### DATA EXTRACT

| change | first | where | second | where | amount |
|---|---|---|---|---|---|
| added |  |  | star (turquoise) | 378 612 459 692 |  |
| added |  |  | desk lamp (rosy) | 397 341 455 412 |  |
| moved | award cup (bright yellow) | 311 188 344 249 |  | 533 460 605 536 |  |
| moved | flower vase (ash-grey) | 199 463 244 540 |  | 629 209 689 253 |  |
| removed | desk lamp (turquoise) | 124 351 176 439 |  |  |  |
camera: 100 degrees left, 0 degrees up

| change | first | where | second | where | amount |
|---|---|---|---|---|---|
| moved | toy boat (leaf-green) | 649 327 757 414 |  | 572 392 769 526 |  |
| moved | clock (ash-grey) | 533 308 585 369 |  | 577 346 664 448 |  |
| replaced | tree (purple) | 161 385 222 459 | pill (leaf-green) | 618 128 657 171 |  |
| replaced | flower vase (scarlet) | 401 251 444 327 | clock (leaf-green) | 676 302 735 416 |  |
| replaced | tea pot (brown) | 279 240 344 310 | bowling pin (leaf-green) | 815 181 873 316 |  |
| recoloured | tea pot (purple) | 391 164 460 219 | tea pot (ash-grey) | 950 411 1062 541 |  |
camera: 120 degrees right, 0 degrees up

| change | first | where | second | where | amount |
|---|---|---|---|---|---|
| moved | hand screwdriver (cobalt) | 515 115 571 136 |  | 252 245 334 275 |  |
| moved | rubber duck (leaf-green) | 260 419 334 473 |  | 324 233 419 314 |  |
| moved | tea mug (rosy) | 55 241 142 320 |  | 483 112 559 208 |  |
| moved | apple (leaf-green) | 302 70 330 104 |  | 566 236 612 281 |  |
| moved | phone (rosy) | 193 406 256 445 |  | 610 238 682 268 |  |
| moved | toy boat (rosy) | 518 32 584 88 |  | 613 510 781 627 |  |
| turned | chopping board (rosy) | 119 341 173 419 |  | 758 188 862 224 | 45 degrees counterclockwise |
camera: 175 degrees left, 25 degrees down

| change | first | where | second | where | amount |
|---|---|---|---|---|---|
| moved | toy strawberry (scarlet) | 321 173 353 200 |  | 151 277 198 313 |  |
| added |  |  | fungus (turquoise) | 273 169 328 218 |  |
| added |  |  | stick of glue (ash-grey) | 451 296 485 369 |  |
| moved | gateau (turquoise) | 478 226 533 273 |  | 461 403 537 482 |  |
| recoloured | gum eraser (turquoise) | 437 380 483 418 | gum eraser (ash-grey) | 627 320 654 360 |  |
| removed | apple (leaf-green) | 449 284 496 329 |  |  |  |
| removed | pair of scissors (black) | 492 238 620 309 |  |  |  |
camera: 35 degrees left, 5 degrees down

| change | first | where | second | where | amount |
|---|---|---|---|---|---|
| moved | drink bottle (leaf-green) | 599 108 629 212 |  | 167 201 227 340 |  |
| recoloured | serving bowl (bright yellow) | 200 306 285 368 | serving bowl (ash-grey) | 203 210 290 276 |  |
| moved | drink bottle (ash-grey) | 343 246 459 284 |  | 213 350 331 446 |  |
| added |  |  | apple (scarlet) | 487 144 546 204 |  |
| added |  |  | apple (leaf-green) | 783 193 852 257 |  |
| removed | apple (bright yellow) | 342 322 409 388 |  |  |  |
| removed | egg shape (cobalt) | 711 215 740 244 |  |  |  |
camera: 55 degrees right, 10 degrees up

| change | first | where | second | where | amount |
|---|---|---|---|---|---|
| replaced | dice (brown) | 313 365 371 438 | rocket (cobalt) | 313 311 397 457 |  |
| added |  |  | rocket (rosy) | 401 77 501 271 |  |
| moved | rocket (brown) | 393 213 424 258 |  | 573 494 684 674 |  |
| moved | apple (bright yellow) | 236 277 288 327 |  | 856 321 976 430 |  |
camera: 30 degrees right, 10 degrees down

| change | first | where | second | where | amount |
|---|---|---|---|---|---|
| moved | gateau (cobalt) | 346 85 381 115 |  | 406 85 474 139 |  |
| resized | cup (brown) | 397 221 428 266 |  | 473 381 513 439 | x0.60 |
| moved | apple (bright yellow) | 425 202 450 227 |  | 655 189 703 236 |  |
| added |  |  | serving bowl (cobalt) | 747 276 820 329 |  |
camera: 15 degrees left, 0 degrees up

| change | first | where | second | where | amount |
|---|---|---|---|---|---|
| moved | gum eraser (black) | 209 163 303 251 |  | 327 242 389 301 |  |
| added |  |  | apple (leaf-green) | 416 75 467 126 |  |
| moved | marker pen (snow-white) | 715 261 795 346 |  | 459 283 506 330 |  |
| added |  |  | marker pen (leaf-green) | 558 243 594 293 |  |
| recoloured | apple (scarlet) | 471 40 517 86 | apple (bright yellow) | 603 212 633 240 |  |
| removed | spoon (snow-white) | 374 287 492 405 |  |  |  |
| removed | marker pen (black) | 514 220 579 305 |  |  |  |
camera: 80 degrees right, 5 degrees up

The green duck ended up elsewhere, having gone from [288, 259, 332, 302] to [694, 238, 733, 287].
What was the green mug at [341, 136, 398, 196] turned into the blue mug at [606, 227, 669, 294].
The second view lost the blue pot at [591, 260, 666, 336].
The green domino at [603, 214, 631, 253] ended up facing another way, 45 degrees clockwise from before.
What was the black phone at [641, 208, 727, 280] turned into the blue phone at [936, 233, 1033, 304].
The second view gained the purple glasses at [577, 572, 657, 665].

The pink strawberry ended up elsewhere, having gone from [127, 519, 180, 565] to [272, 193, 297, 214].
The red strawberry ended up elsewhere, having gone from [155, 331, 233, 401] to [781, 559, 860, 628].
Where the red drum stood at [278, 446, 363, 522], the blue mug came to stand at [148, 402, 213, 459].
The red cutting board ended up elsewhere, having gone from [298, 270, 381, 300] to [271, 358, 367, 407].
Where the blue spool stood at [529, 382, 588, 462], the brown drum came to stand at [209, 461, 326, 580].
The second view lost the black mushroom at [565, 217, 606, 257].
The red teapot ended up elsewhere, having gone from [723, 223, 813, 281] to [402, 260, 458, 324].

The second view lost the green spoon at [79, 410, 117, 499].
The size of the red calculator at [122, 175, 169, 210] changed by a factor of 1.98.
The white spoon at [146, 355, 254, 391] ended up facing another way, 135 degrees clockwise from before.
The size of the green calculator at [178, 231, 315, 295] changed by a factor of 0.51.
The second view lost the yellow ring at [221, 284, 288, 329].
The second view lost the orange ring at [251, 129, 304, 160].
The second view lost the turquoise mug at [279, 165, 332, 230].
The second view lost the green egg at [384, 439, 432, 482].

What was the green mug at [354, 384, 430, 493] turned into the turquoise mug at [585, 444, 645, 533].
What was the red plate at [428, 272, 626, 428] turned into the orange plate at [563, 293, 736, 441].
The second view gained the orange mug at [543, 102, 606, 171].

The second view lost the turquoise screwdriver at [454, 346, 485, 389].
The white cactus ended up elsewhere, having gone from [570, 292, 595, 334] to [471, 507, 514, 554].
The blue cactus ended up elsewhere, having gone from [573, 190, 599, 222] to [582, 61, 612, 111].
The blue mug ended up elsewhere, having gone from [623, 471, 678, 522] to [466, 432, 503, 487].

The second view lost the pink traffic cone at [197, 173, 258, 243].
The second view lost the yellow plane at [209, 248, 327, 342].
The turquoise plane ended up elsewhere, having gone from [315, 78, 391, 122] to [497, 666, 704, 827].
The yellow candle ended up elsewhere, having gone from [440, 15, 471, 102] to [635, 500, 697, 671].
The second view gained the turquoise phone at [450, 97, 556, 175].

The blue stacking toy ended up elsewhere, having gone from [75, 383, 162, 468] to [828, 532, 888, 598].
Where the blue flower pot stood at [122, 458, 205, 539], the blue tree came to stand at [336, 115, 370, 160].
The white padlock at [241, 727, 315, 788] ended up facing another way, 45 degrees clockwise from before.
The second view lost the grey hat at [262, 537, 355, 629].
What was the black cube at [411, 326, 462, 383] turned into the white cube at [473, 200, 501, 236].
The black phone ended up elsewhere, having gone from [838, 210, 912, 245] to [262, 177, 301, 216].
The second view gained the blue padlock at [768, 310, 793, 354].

### EXERCISE DETAILS
Output the lines above exactly, but only those between the line holding "The green domino" and the line holding "What was the black phone", inclusive.

### SOLUTION TO THIS PROBLEM
The green domino at [603, 214, 631, 253] ended up facing another way, 45 degrees clockwise from before.
What was the black phone at [641, 208, 727, 280] turned into the blue phone at [936, 233, 1033, 304].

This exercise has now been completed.